* _Requirement_: From the listing, collect all lines containing the word "stick".

* _Data_:
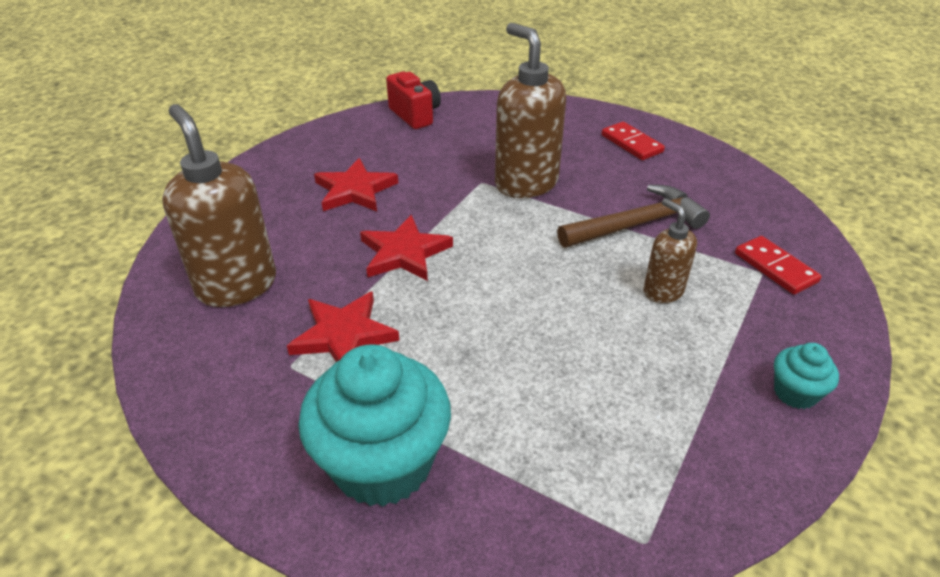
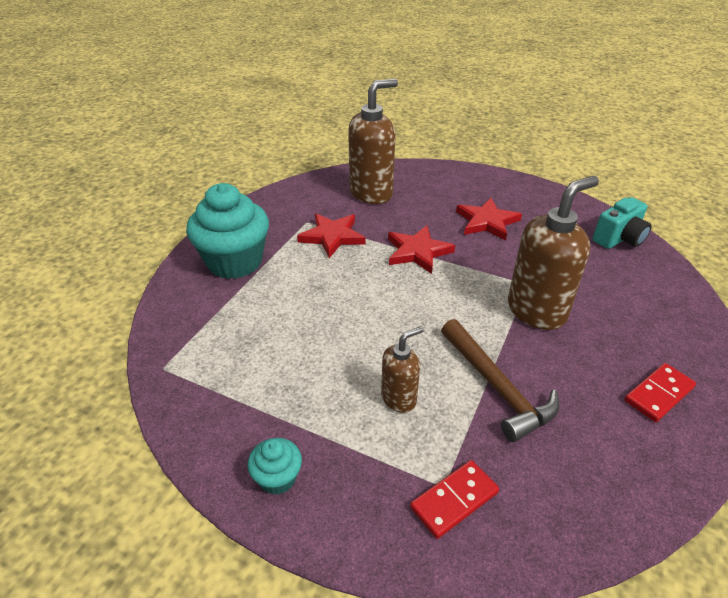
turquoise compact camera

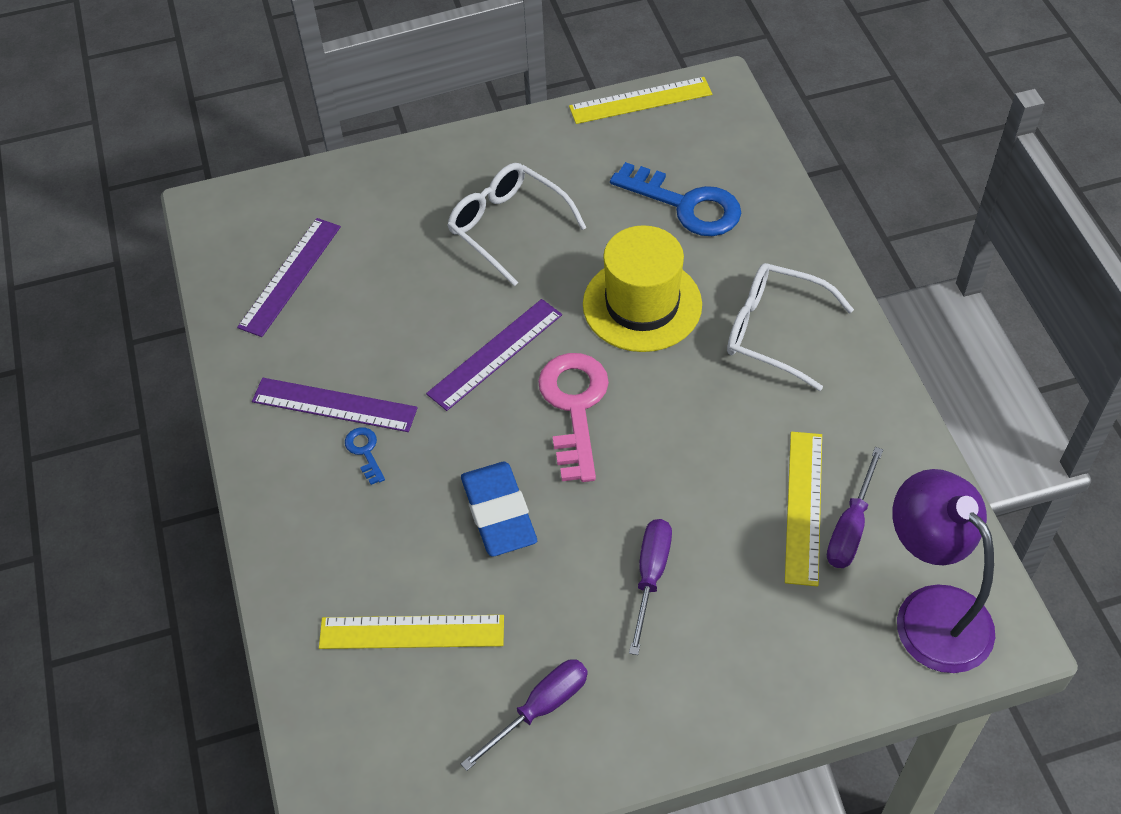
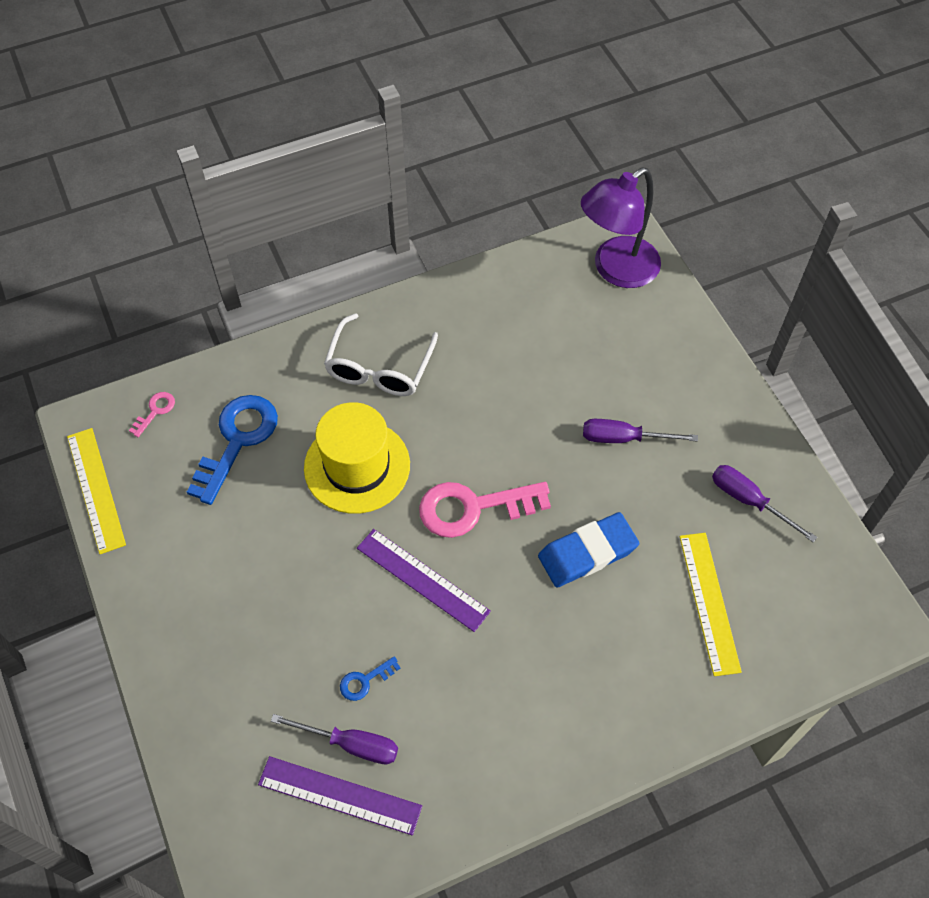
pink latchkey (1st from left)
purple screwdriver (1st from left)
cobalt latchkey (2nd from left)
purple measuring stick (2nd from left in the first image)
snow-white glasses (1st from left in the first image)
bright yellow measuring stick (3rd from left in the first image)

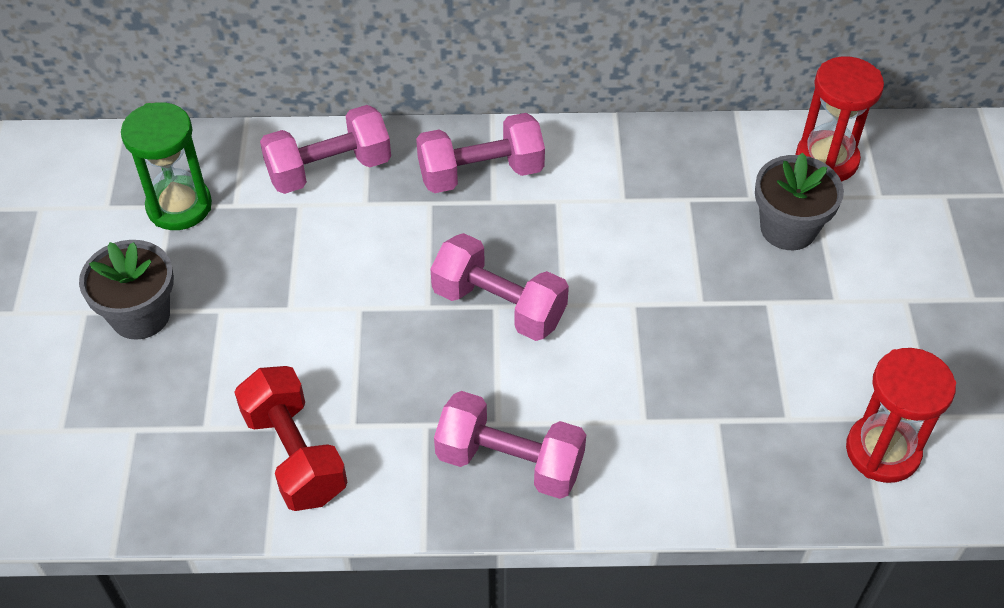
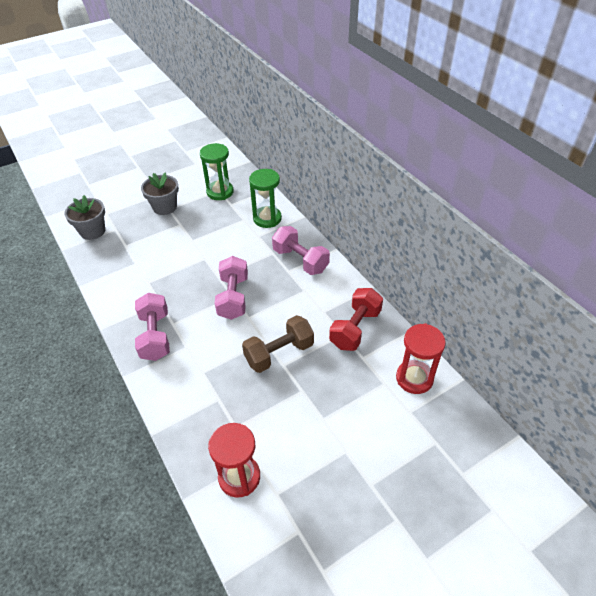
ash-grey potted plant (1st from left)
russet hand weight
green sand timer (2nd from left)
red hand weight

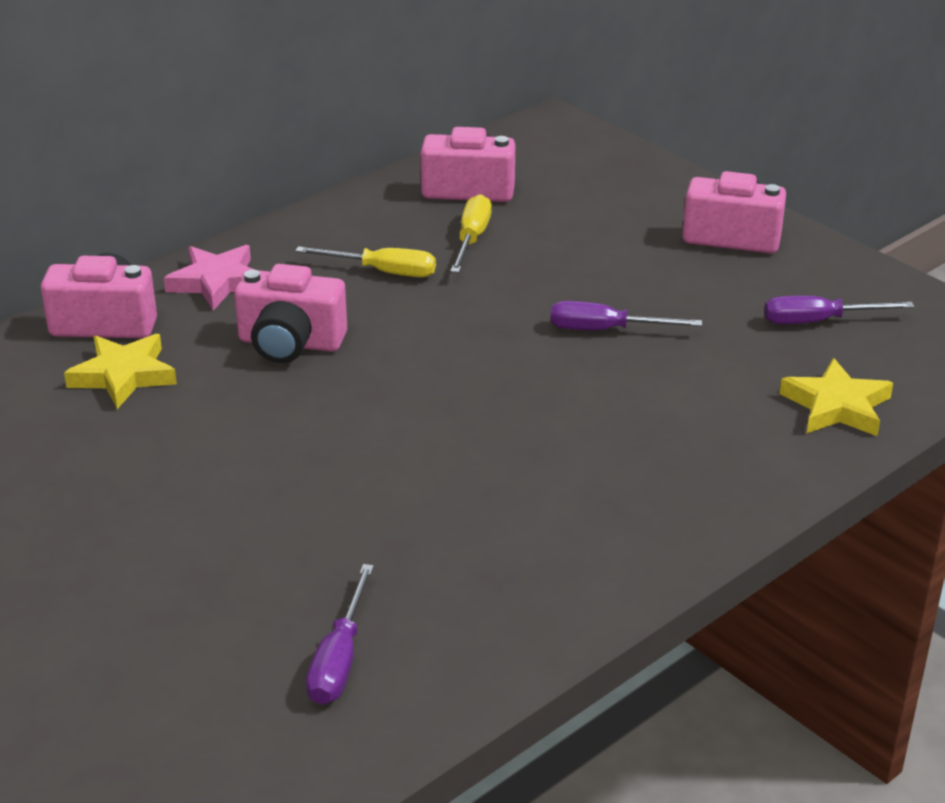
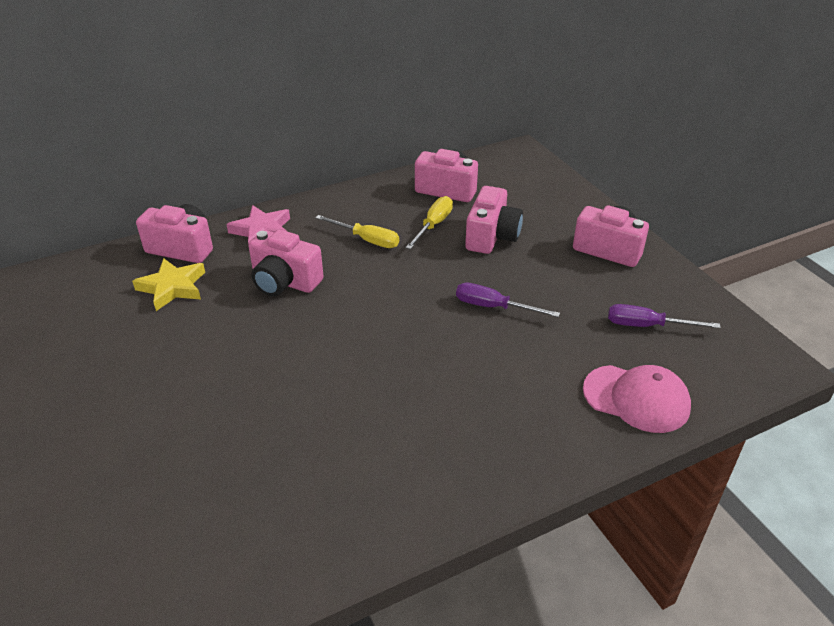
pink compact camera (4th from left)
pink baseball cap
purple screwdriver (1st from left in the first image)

* _Task response_:
purple measuring stick (2nd from left in the first image)
bright yellow measuring stick (3rd from left in the first image)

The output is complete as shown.